(Data entries)
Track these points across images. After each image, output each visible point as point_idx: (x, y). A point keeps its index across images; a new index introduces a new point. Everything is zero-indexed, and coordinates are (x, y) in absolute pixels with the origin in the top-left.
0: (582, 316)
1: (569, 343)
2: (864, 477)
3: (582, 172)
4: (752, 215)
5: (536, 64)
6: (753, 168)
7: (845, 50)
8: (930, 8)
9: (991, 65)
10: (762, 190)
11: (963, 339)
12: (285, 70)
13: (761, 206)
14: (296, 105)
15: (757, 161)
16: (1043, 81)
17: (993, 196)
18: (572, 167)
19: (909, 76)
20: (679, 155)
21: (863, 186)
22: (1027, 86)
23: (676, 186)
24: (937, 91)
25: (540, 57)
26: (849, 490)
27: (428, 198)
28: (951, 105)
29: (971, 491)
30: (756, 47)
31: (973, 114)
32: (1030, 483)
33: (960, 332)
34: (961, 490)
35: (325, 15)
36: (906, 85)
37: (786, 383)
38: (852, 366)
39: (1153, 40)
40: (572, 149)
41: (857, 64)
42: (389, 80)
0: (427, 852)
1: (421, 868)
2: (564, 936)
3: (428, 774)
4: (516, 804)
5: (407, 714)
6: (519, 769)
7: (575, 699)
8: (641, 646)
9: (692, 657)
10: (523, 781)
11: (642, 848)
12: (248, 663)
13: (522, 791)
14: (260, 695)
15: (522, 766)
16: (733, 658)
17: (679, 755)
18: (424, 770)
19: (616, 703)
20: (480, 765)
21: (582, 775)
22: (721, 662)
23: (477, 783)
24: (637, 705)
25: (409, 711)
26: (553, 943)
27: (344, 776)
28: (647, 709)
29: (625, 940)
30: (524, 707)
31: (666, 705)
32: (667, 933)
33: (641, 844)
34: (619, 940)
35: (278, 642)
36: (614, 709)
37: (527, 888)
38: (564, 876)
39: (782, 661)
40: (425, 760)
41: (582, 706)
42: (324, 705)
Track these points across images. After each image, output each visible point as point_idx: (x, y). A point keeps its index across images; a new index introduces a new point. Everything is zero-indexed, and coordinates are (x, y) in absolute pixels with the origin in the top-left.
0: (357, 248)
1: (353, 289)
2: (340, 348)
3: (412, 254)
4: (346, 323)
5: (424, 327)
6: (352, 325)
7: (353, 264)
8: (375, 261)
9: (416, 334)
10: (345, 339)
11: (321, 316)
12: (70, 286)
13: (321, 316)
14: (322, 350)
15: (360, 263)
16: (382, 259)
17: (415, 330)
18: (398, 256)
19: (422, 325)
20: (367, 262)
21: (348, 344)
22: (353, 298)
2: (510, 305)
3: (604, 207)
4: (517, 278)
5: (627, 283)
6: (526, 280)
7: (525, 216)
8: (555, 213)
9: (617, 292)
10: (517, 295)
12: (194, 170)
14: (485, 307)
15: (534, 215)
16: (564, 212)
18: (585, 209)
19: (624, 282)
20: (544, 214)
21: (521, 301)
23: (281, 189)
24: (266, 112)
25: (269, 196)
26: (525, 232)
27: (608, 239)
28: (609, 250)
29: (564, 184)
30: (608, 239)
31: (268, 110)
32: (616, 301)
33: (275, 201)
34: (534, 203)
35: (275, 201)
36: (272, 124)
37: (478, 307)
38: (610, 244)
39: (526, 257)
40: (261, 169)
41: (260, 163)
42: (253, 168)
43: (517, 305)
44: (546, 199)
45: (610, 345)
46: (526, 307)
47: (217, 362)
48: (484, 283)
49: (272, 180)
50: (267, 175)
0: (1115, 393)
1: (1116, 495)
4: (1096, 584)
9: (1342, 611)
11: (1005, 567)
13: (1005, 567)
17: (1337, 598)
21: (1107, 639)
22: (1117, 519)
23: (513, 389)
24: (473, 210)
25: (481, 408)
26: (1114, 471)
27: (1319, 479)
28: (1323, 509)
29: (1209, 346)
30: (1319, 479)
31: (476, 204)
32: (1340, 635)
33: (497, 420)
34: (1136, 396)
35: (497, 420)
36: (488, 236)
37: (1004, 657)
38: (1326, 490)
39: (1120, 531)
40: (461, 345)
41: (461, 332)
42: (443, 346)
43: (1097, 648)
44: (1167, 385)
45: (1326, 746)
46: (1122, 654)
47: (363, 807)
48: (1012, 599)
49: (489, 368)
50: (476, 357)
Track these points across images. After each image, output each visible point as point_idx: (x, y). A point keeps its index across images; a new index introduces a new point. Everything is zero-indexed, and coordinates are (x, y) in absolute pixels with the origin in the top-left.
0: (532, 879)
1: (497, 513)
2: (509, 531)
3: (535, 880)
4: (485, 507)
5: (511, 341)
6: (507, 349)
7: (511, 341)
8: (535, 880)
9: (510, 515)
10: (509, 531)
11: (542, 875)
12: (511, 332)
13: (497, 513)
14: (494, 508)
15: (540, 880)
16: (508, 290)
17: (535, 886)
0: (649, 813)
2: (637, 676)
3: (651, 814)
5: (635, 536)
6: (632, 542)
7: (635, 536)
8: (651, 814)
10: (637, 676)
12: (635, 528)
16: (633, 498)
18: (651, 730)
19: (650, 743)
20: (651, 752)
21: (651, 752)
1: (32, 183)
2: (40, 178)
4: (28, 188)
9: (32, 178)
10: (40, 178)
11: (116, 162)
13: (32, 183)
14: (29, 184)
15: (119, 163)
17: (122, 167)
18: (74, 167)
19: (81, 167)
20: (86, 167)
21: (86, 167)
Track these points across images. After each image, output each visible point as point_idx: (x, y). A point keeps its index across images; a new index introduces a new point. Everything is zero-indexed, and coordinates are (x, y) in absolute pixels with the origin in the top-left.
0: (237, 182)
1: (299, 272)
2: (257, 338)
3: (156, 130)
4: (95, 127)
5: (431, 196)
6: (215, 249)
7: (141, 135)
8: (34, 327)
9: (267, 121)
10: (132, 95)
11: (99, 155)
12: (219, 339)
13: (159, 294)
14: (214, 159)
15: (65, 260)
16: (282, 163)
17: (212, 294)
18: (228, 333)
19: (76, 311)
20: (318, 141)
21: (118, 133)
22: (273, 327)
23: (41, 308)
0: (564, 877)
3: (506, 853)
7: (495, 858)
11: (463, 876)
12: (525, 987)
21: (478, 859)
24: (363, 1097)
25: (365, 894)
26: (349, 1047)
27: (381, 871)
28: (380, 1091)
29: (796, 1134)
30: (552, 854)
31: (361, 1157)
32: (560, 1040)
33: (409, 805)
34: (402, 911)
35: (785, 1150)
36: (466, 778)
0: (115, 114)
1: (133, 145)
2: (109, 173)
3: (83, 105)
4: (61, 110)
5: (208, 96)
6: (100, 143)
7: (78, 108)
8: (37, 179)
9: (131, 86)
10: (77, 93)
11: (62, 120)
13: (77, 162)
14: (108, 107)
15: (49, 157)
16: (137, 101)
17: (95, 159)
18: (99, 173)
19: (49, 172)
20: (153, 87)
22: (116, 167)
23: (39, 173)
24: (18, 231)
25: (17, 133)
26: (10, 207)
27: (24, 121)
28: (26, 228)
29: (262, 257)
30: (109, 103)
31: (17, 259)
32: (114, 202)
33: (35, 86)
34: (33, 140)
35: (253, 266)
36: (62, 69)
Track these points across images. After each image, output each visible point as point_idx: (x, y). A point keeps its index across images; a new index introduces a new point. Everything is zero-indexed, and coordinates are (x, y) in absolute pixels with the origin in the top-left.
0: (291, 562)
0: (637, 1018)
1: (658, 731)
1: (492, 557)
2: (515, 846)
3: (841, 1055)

> [TASK GOAL]:
Repeat the lines of the rows above without any change, starting at the line containing "23: (281, 189)" and ending at the line containing "50: (476, 357)", both of those lines included.

> [TASK RESULT]:
23: (281, 189)
24: (266, 112)
25: (269, 196)
26: (525, 232)
27: (608, 239)
28: (609, 250)
29: (564, 184)
30: (608, 239)
31: (268, 110)
32: (616, 301)
33: (275, 201)
34: (534, 203)
35: (275, 201)
36: (272, 124)
37: (478, 307)
38: (610, 244)
39: (526, 257)
40: (261, 169)
41: (260, 163)
42: (253, 168)
43: (517, 305)
44: (546, 199)
45: (610, 345)
46: (526, 307)
47: (217, 362)
48: (484, 283)
49: (272, 180)
50: (267, 175)
0: (1115, 393)
1: (1116, 495)
4: (1096, 584)
9: (1342, 611)
11: (1005, 567)
13: (1005, 567)
17: (1337, 598)
21: (1107, 639)
22: (1117, 519)
23: (513, 389)
24: (473, 210)
25: (481, 408)
26: (1114, 471)
27: (1319, 479)
28: (1323, 509)
29: (1209, 346)
30: (1319, 479)
31: (476, 204)
32: (1340, 635)
33: (497, 420)
34: (1136, 396)
35: (497, 420)
36: (488, 236)
37: (1004, 657)
38: (1326, 490)
39: (1120, 531)
40: (461, 345)
41: (461, 332)
42: (443, 346)
43: (1097, 648)
44: (1167, 385)
45: (1326, 746)
46: (1122, 654)
47: (363, 807)
48: (1012, 599)
49: (489, 368)
50: (476, 357)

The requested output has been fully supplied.